EXERCISE DESCRIPTION: Skip the images and print the listing exactly.

COLLECTED MATERIAL: Begin

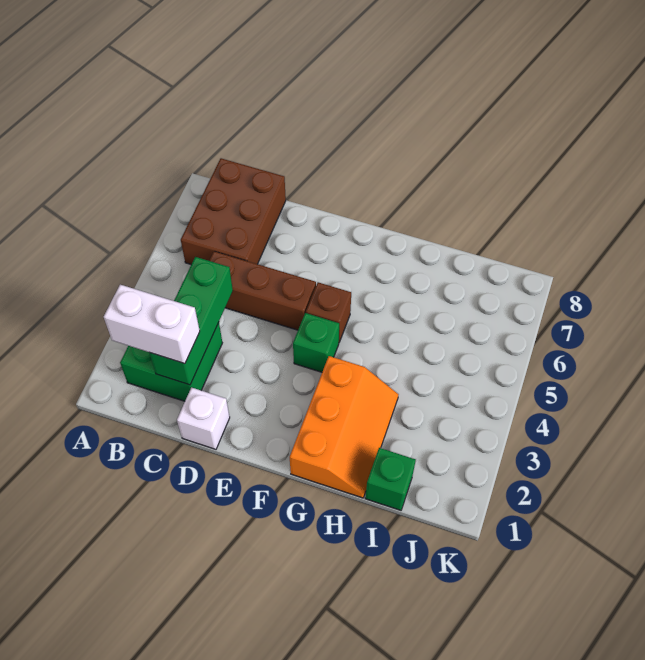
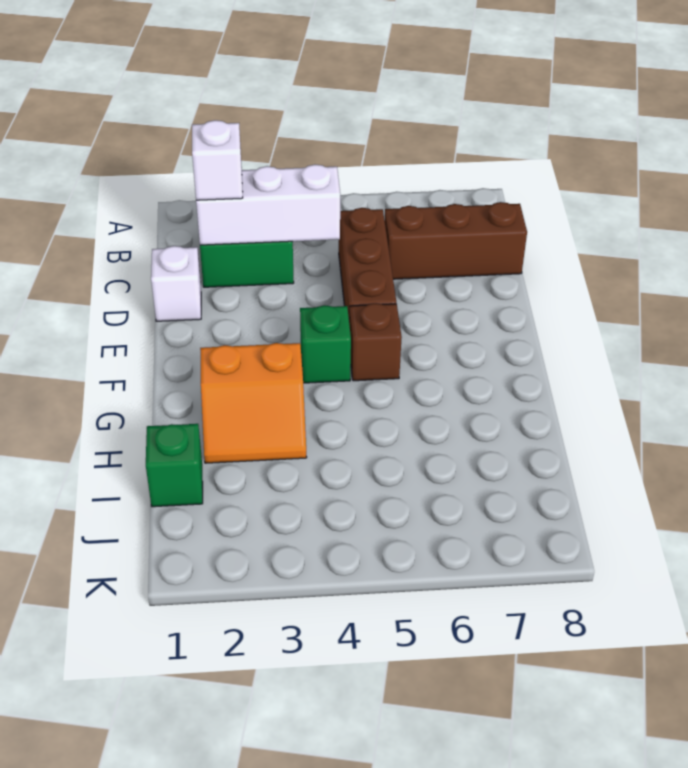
white brick B2:C2 level 3 -> white brick C2 level 3
brown brick B6:C8 level 1 -> brown brick C6:C8 level 1
green brick C2:C4 level 2 -> white brick C2:C4 level 2
orange slope G1:H3 level 1 top G -> orange slope G2:H3 level 1 top G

COLLECTED MATERIAL: End

RESULT OF THE TASK:
white brick B2:C2 level 3 -> white brick C2 level 3
brown brick B6:C8 level 1 -> brown brick C6:C8 level 1
green brick C2:C4 level 2 -> white brick C2:C4 level 2
orange slope G1:H3 level 1 top G -> orange slope G2:H3 level 1 top G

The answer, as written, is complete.